Data extract:
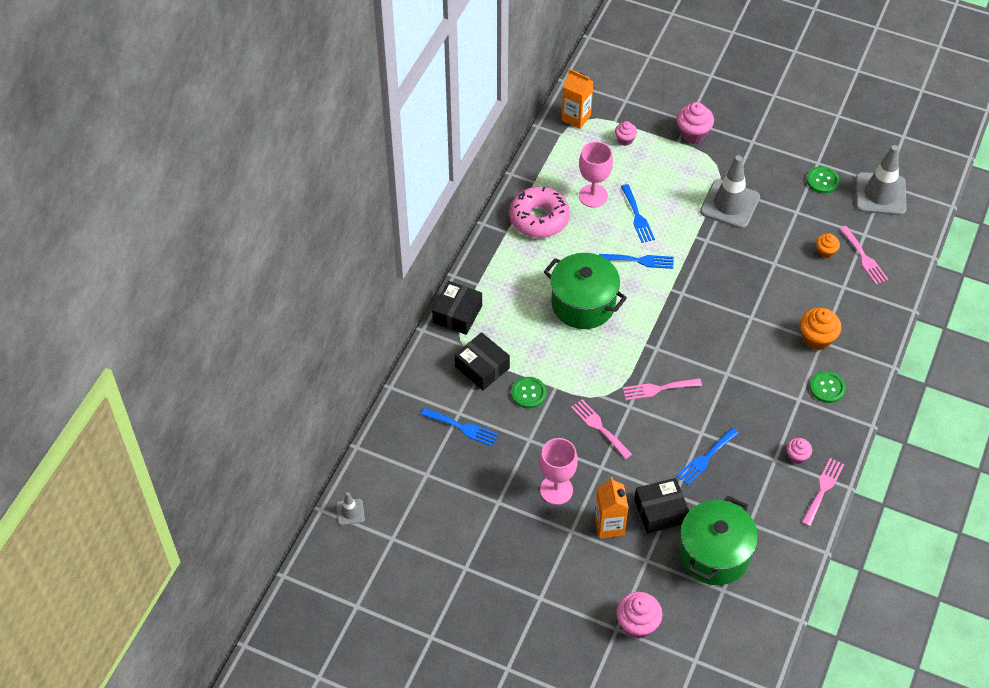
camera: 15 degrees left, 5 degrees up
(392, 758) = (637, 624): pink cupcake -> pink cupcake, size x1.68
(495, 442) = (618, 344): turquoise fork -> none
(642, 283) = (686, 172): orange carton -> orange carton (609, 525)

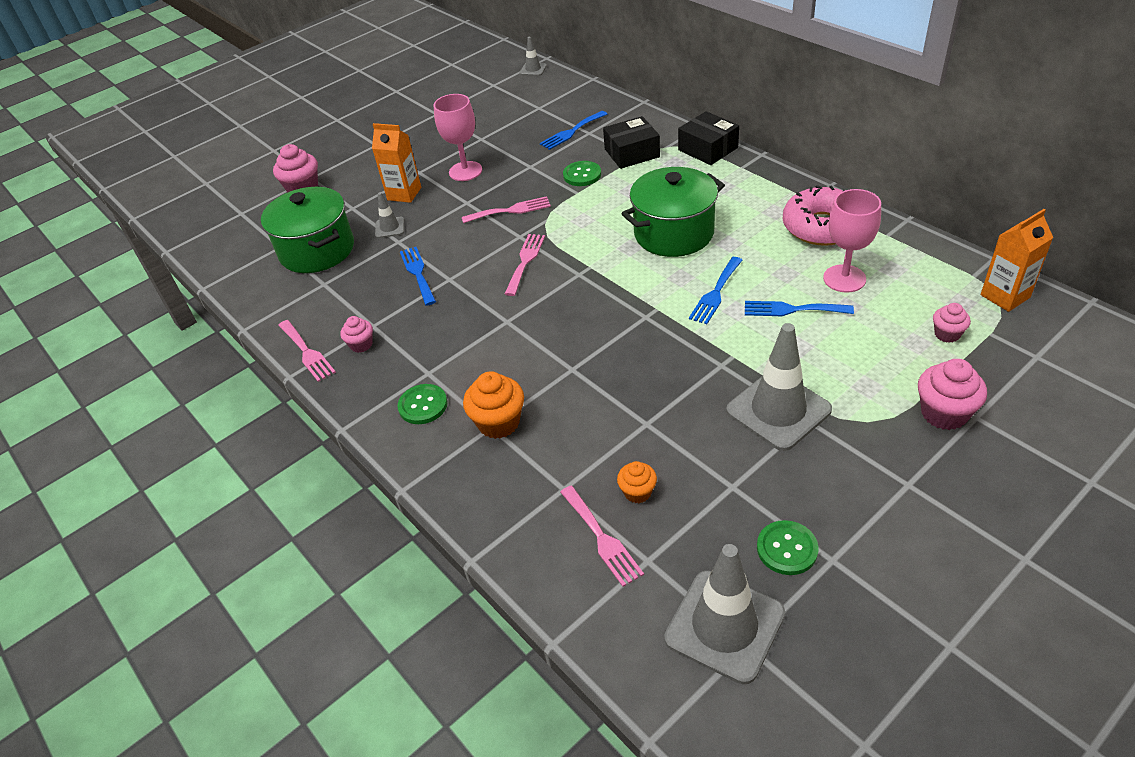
camera: 120 degrees right, 10 degrees down
(660, 511) = (390, 227): black box -> grey traffic cone
(864, 258) = (602, 538): pink fork -> pink fork turned 120 degrees counterclockwise

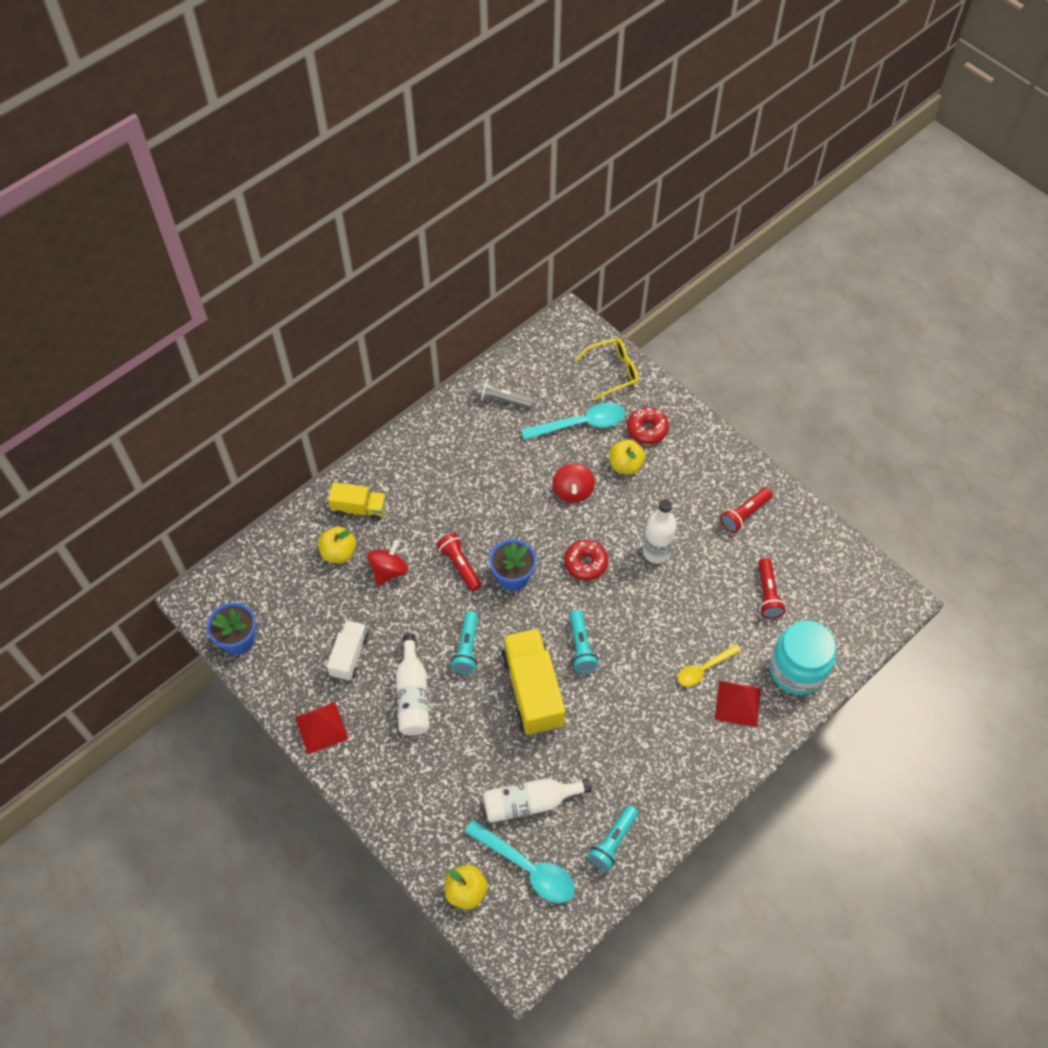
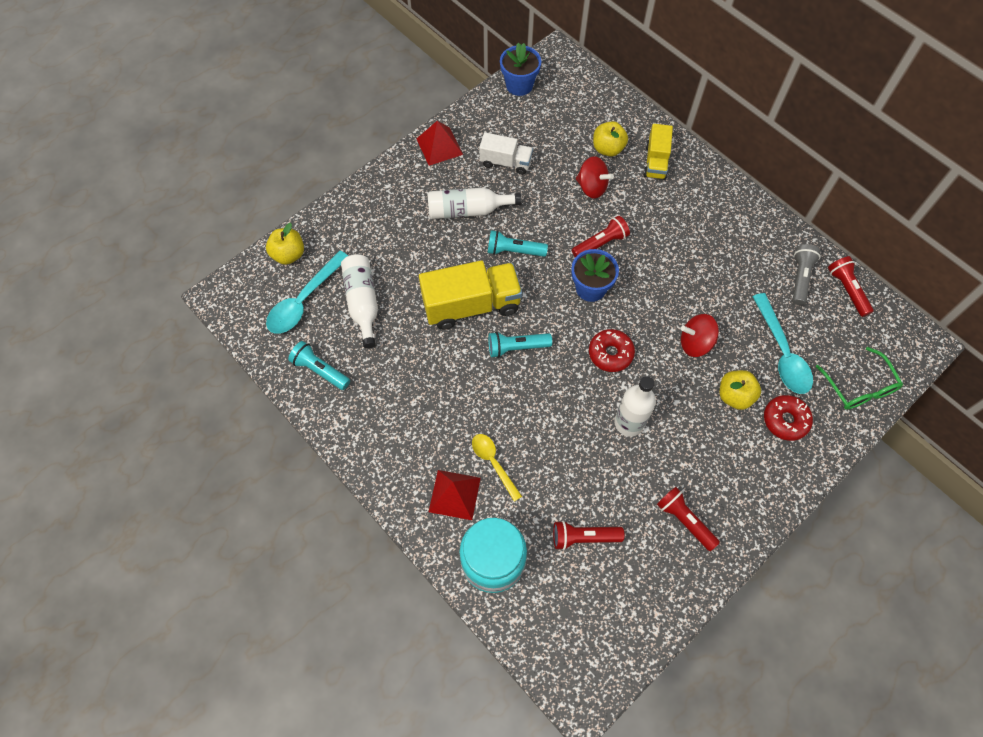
camera: 90 degrees right, 5 degrees up
(515, 366) = (847, 290): none -> red flashlight
(612, 372) = (859, 386): yellow glasses -> green glasses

What to produce:
Each line of the listing above belongs in the answer exactly as written; the pictures do not.

Written response:
camera: 15 degrees left, 5 degrees up
(392, 758) = (637, 624): pink cupcake -> pink cupcake, size x1.68
(495, 442) = (618, 344): turquoise fork -> none
(642, 283) = (686, 172): orange carton -> orange carton (609, 525)

camera: 120 degrees right, 10 degrees down
(660, 511) = (390, 227): black box -> grey traffic cone
(864, 258) = (602, 538): pink fork -> pink fork turned 120 degrees counterclockwise

camera: 90 degrees right, 5 degrees up
(515, 366) = (847, 290): none -> red flashlight
(612, 372) = (859, 386): yellow glasses -> green glasses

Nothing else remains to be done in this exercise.